What to do: Transcribe the following entries letter for letter, without the pictures.

***

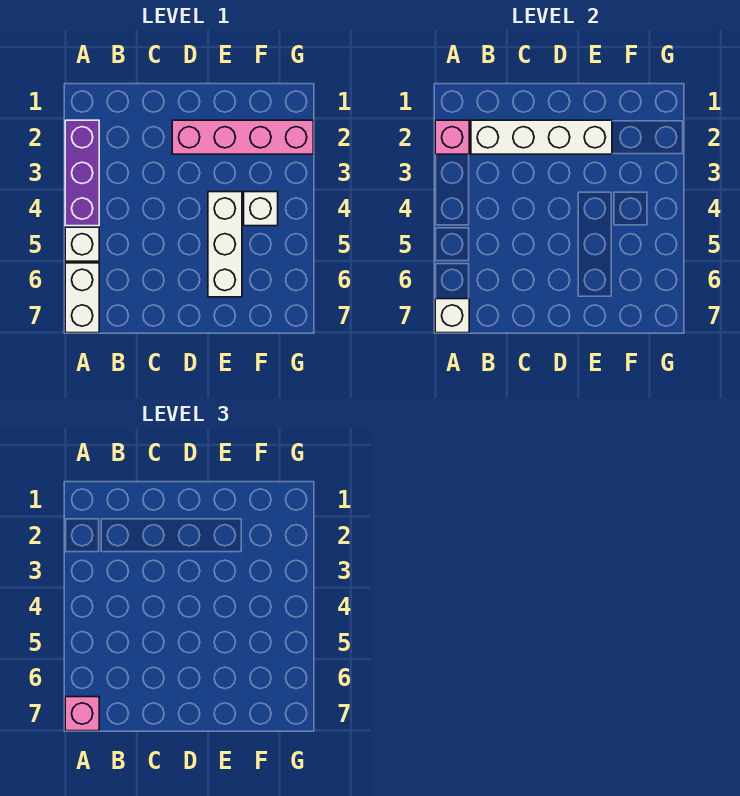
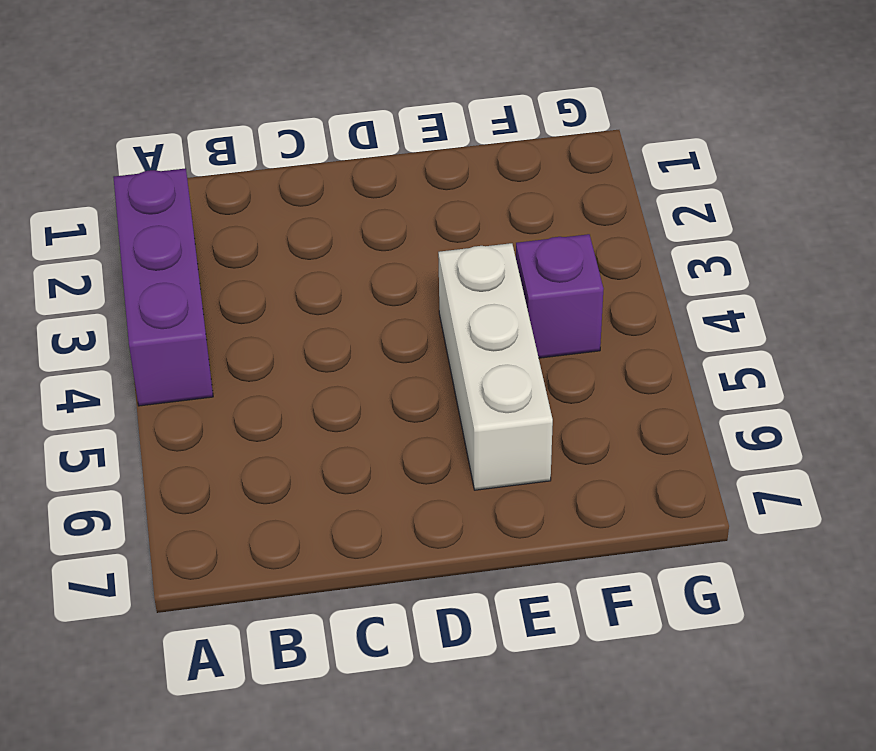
purple brick F4 level 1 -> white brick F4 level 1
none -> white brick A5 level 1
none -> white brick A6:A7 level 1

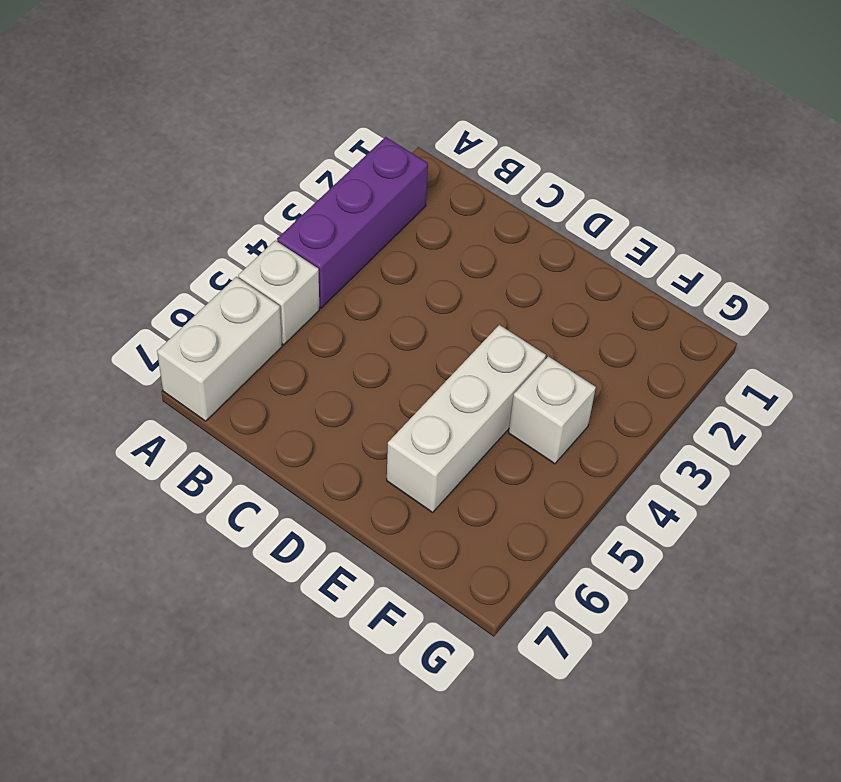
none -> pink brick D2:G2 level 1
none -> pink brick A2 level 2

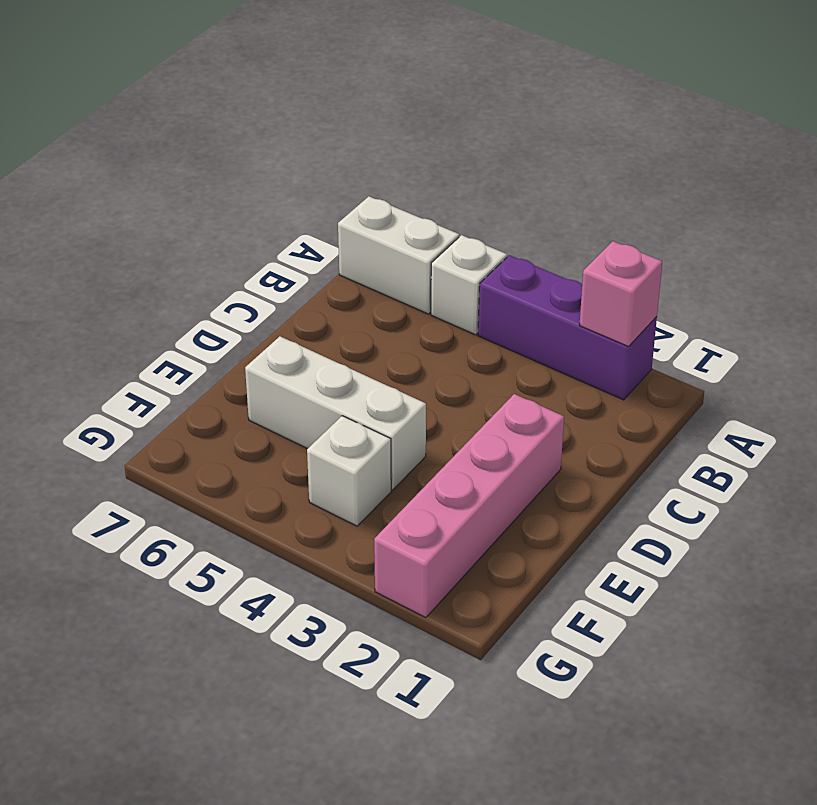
none -> white brick A7 level 2
none -> white brick B2:E2 level 2

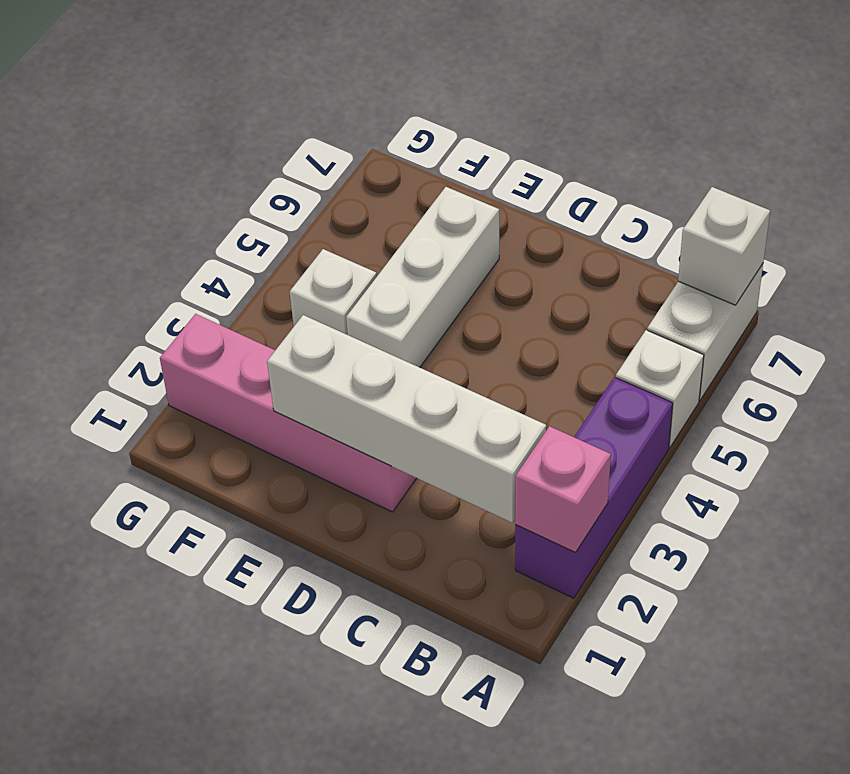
none -> pink brick A7 level 3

***

Result below:
purple brick F4 level 1 -> white brick F4 level 1
none -> white brick A5 level 1
none -> white brick A6:A7 level 1

none -> pink brick D2:G2 level 1
none -> pink brick A2 level 2

none -> white brick A7 level 2
none -> white brick B2:E2 level 2

none -> pink brick A7 level 3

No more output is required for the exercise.